(Rows from a dataset)
########

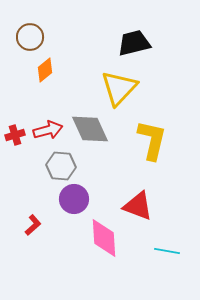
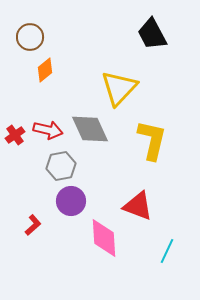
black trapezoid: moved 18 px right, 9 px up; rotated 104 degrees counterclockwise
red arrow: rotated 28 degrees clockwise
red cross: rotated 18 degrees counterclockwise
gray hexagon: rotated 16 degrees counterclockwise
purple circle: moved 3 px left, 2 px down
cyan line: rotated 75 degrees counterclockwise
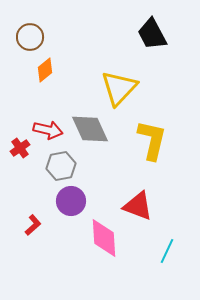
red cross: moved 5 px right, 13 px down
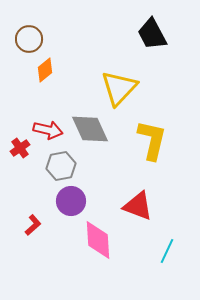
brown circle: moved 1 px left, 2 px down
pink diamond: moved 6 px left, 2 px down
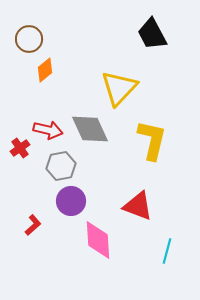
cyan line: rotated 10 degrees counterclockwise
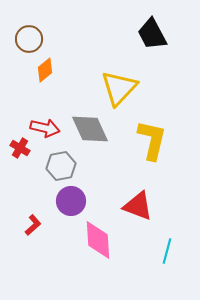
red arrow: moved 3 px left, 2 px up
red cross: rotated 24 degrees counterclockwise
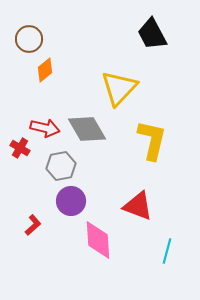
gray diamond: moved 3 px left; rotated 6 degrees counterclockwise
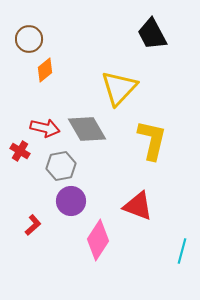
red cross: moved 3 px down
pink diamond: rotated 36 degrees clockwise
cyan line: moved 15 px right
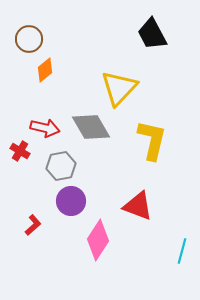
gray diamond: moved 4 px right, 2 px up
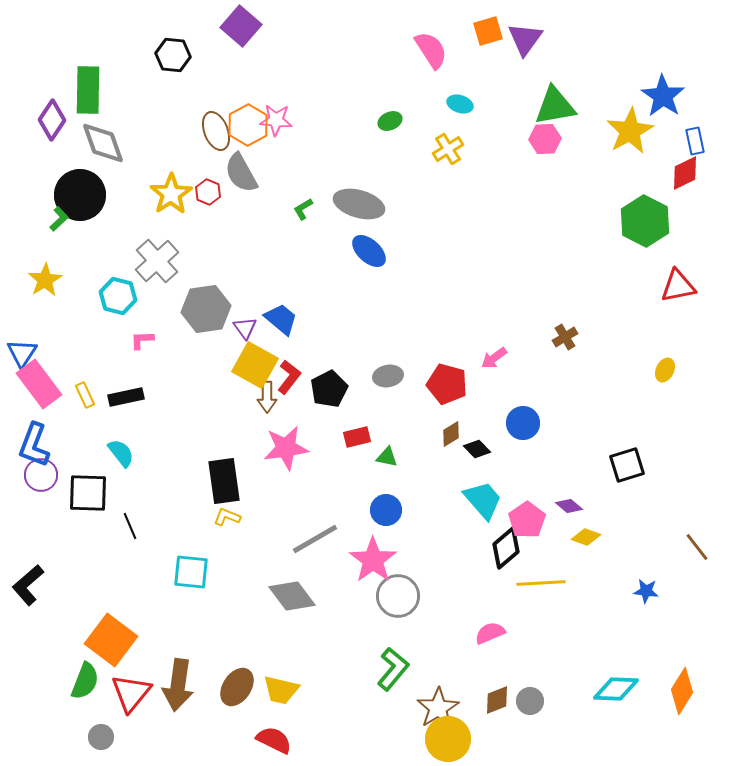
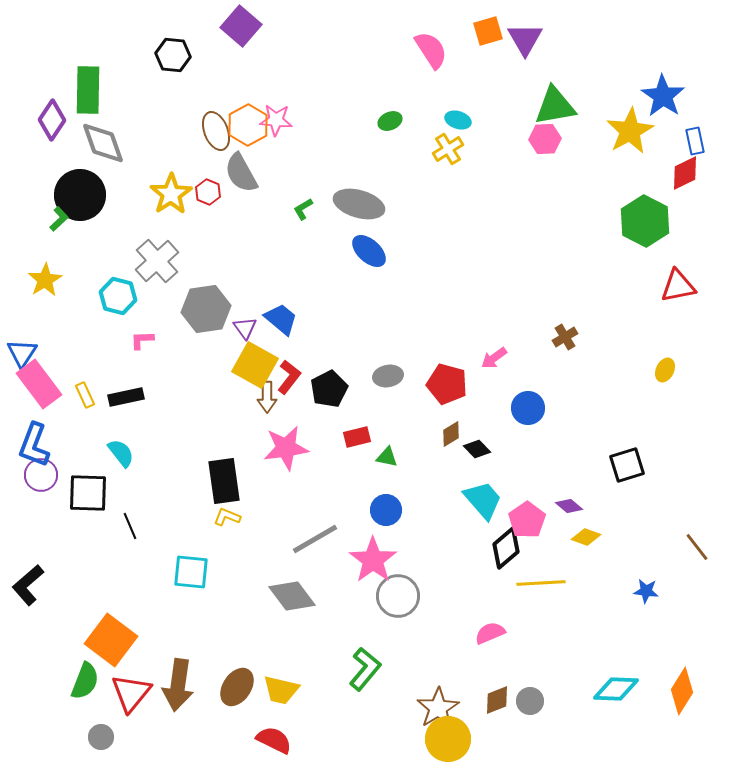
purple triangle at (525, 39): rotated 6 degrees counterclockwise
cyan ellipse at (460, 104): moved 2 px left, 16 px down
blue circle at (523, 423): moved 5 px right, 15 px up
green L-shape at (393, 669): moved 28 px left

########

INSTRUCTIONS TO FOLLOW: Return all the records above verbatim, leaving out the pictures.

SOLUTION TO THE EXERCISE:
black trapezoid: moved 18 px right, 9 px up; rotated 104 degrees counterclockwise
red arrow: rotated 28 degrees clockwise
red cross: rotated 18 degrees counterclockwise
gray hexagon: rotated 16 degrees counterclockwise
purple circle: moved 3 px left, 2 px down
cyan line: rotated 75 degrees counterclockwise
red cross: moved 5 px right, 13 px down
brown circle: moved 1 px left, 2 px down
pink diamond: moved 6 px left, 2 px down
cyan line: rotated 10 degrees counterclockwise
red arrow: moved 3 px left, 2 px up
red cross: rotated 24 degrees counterclockwise
gray diamond: moved 3 px left; rotated 6 degrees counterclockwise
red cross: moved 3 px down
pink diamond: rotated 36 degrees clockwise
cyan line: moved 15 px right
gray diamond: moved 4 px right, 2 px up
purple triangle at (525, 39): rotated 6 degrees counterclockwise
cyan ellipse at (460, 104): moved 2 px left, 16 px down
blue circle at (523, 423): moved 5 px right, 15 px up
green L-shape at (393, 669): moved 28 px left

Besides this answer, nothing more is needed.